Return nothing but the lines from the line with "OLED pin SDA: 9 -> A4" through the last line of the entries that follow, copied exactly and free of pictures.

Before-and-after change data:
++++++

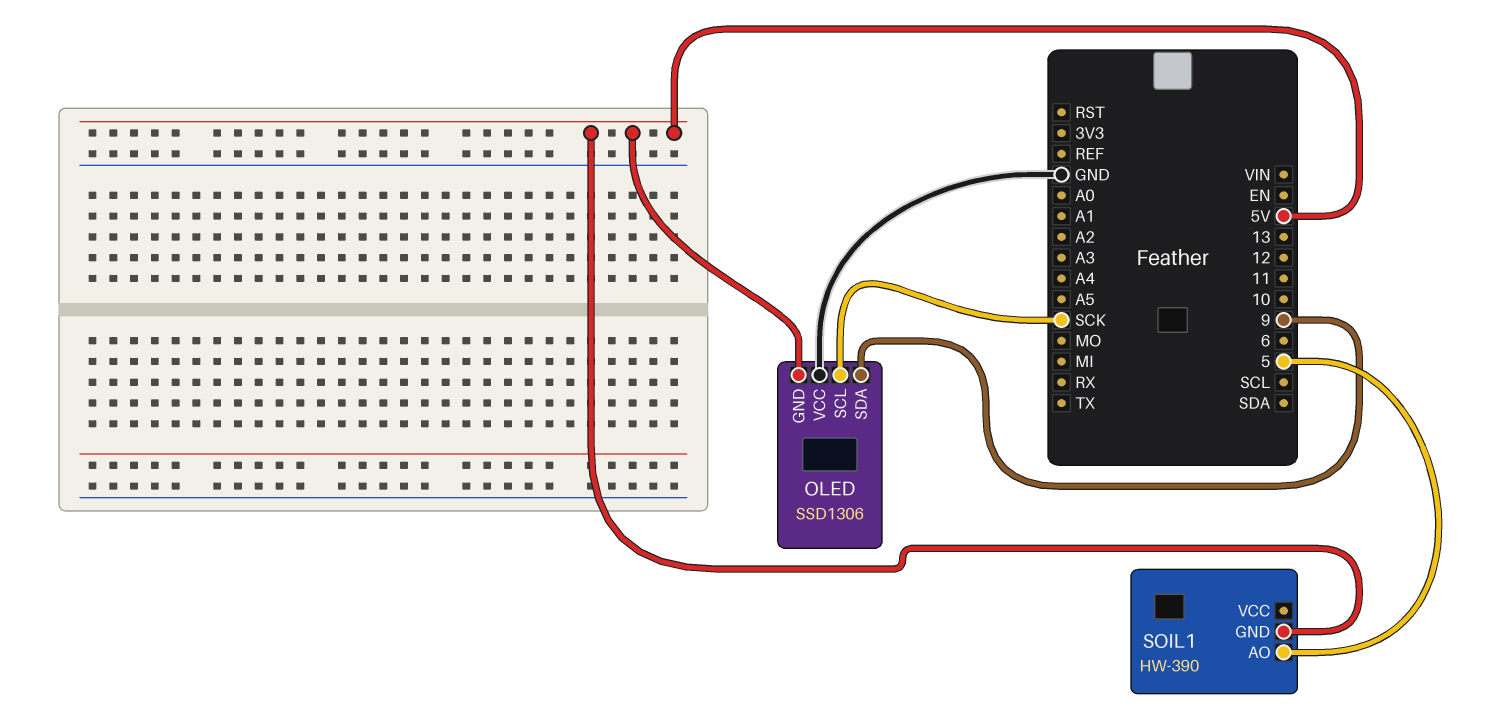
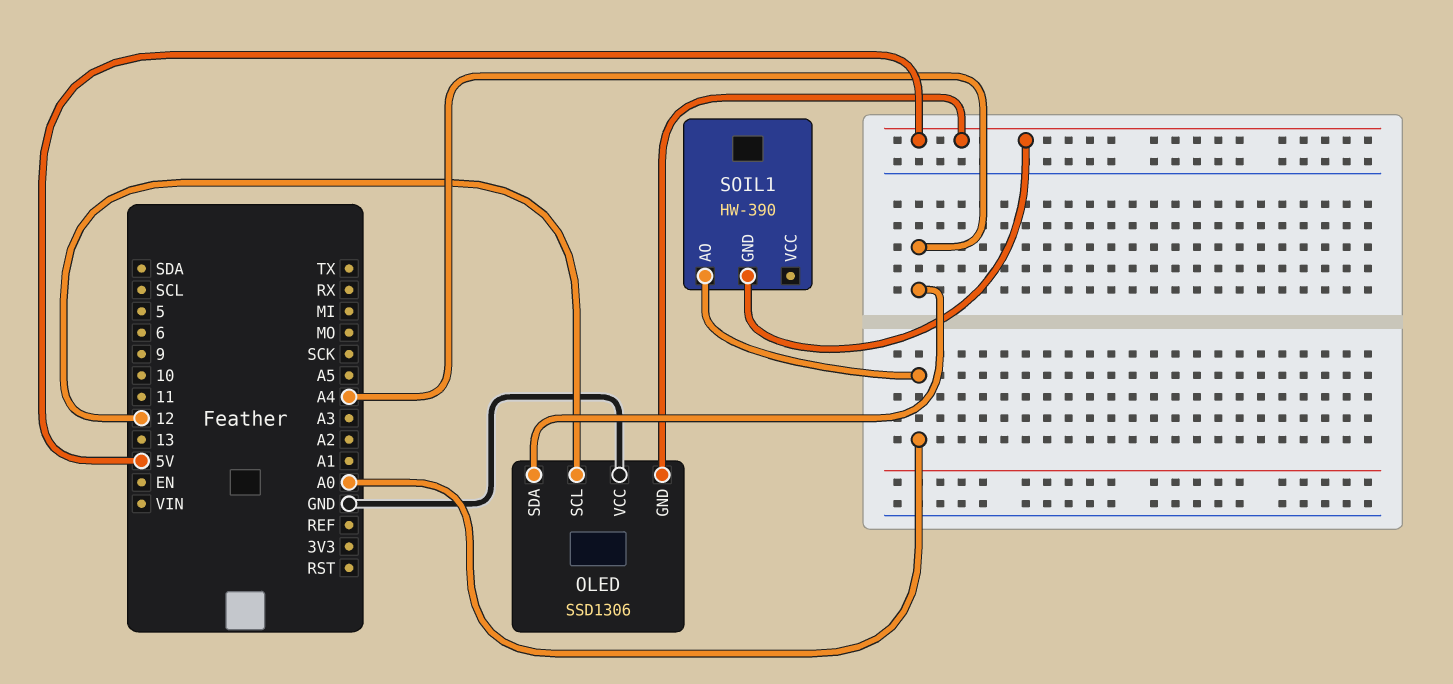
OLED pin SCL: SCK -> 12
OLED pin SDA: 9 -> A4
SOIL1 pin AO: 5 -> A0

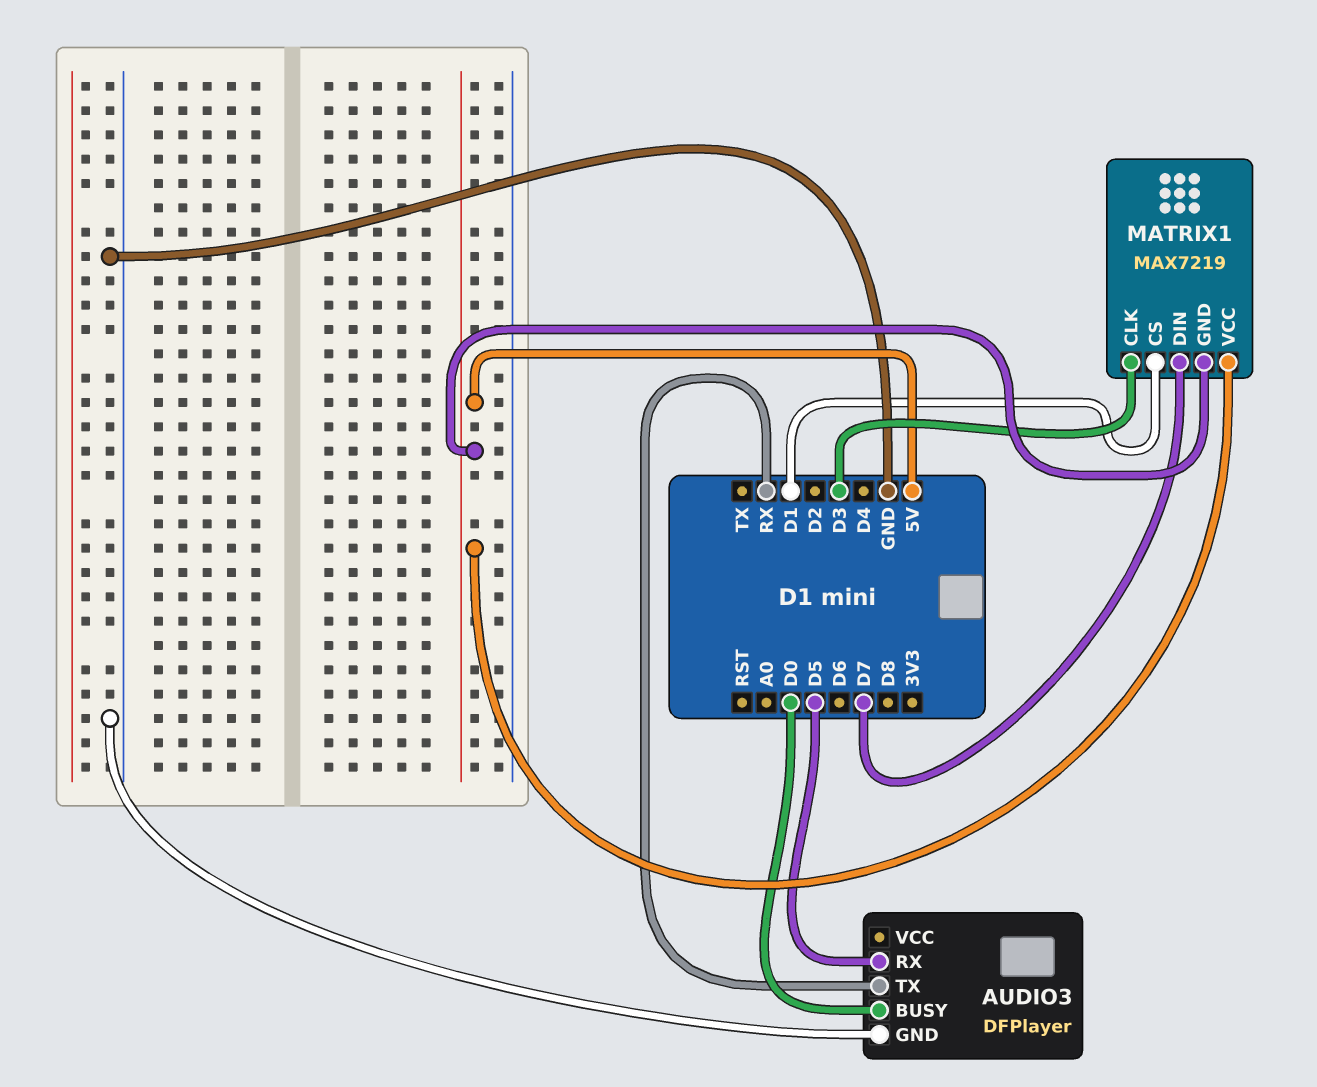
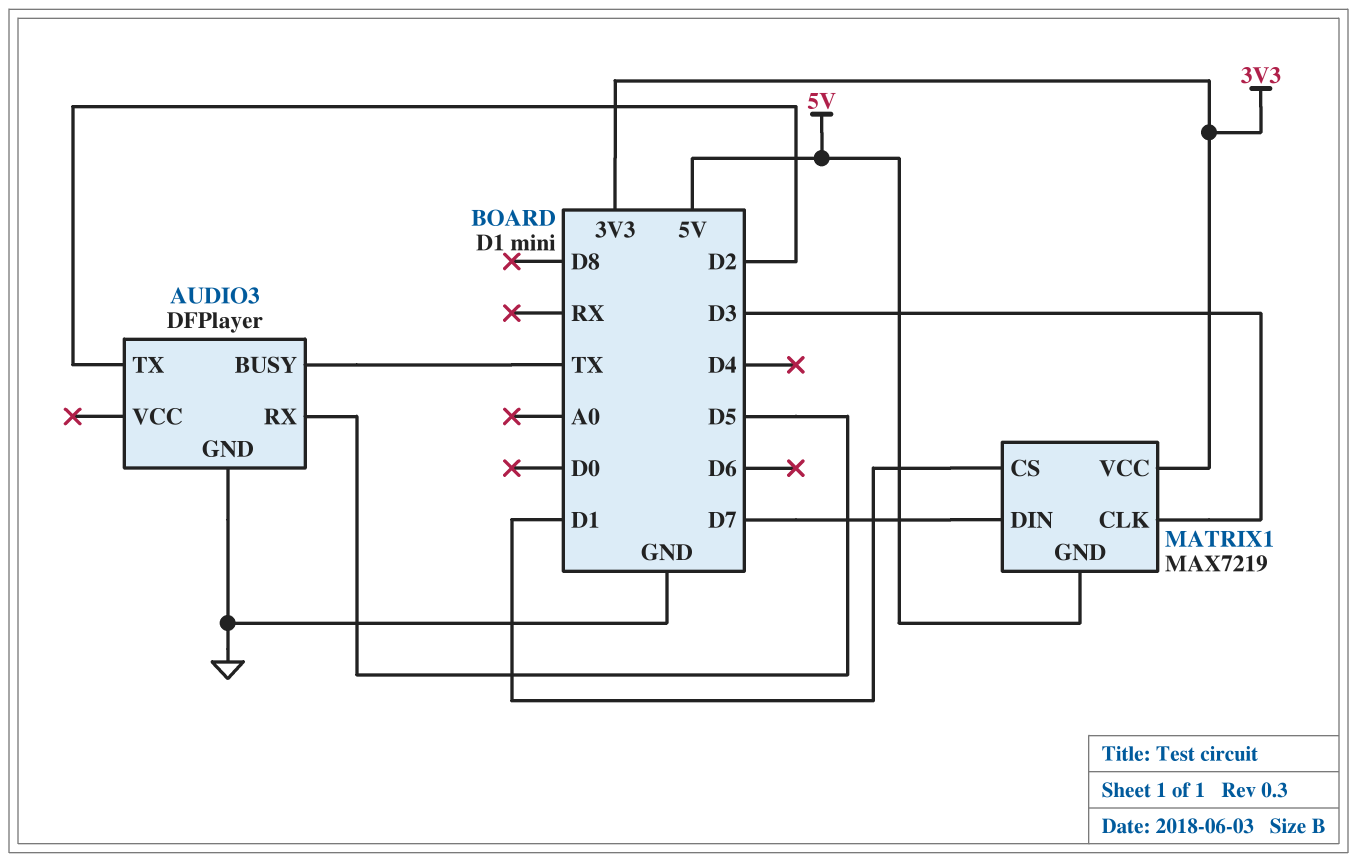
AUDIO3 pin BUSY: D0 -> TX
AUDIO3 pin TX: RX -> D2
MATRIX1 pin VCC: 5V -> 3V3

++++++

◆ ANSWER BOX
OLED pin SDA: 9 -> A4
SOIL1 pin AO: 5 -> A0

AUDIO3 pin BUSY: D0 -> TX
AUDIO3 pin TX: RX -> D2
MATRIX1 pin VCC: 5V -> 3V3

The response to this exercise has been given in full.